The task:
Output only the lines below from the one containing "blue pawn: 1 -> 0" to the one containing "yellow star: 1 -> 0", exactly as written, both ends kept.

Material for this task:
● ● ● ●
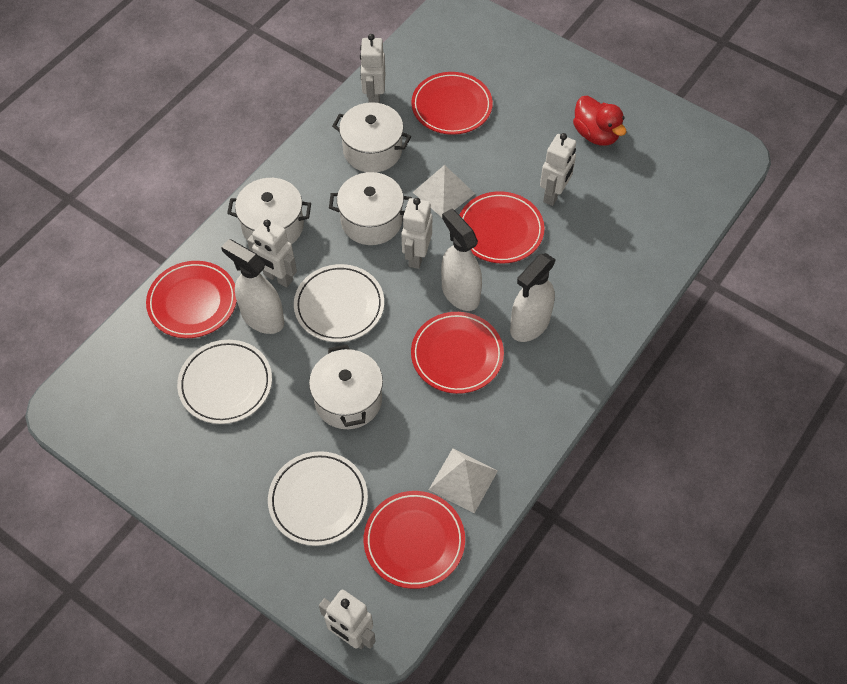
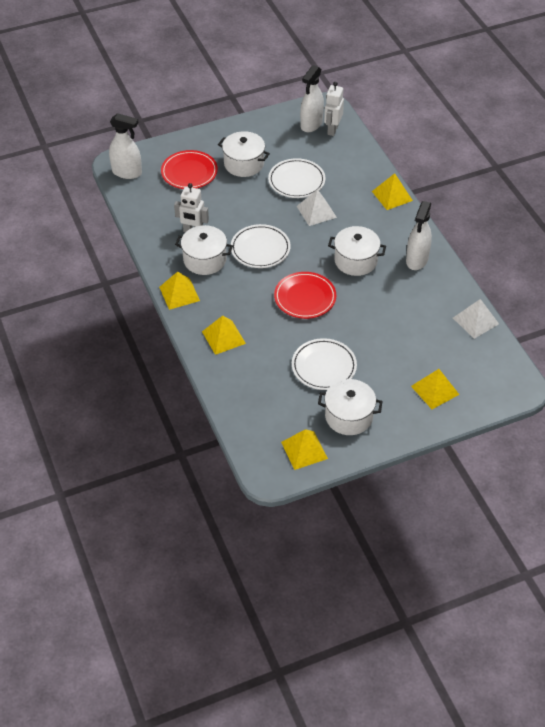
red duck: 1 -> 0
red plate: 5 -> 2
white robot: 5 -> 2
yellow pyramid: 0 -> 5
● ● ● ●
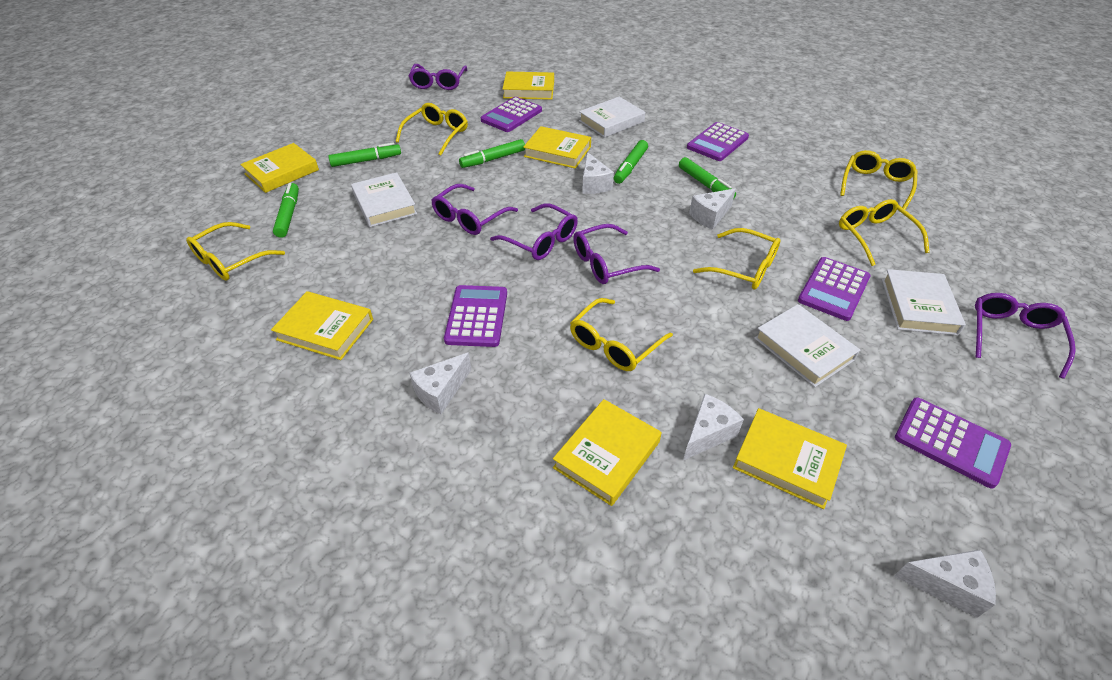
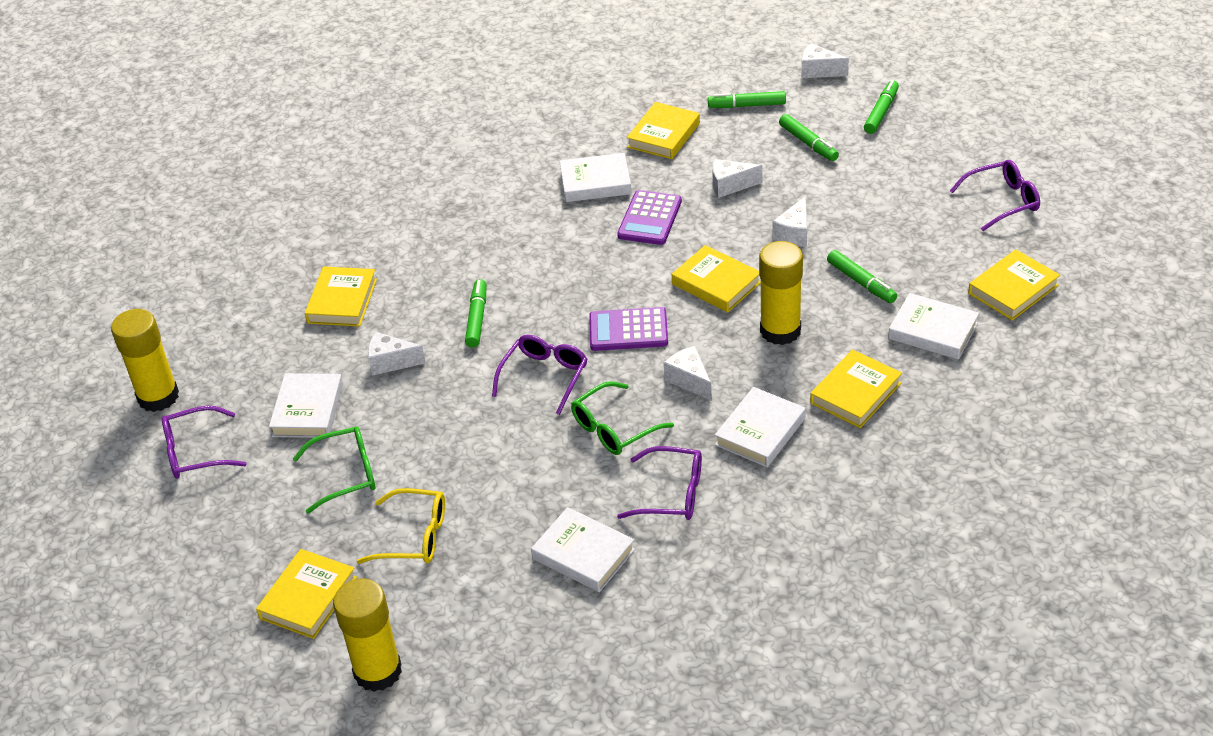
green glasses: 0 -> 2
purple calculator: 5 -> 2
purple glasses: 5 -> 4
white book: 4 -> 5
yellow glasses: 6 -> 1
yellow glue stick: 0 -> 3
● ● ● ●
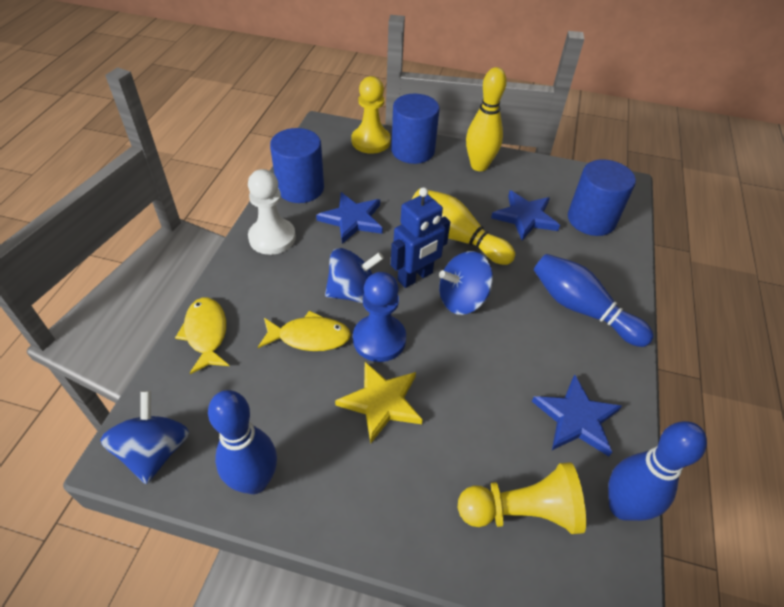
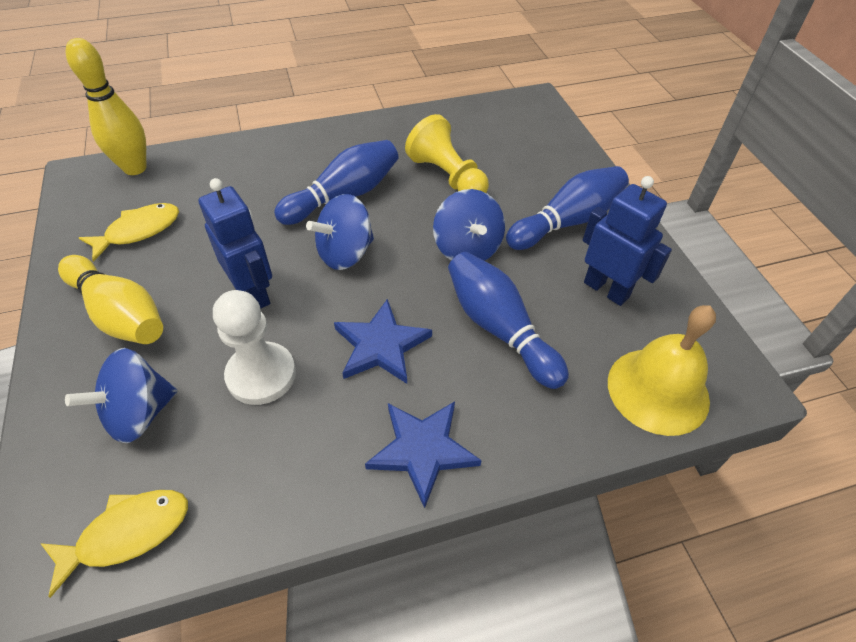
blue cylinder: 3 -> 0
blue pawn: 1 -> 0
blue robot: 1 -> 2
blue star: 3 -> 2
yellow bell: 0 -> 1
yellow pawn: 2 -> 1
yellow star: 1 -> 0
● ● ● ●
Problem solution:
blue pawn: 1 -> 0
blue robot: 1 -> 2
blue star: 3 -> 2
yellow bell: 0 -> 1
yellow pawn: 2 -> 1
yellow star: 1 -> 0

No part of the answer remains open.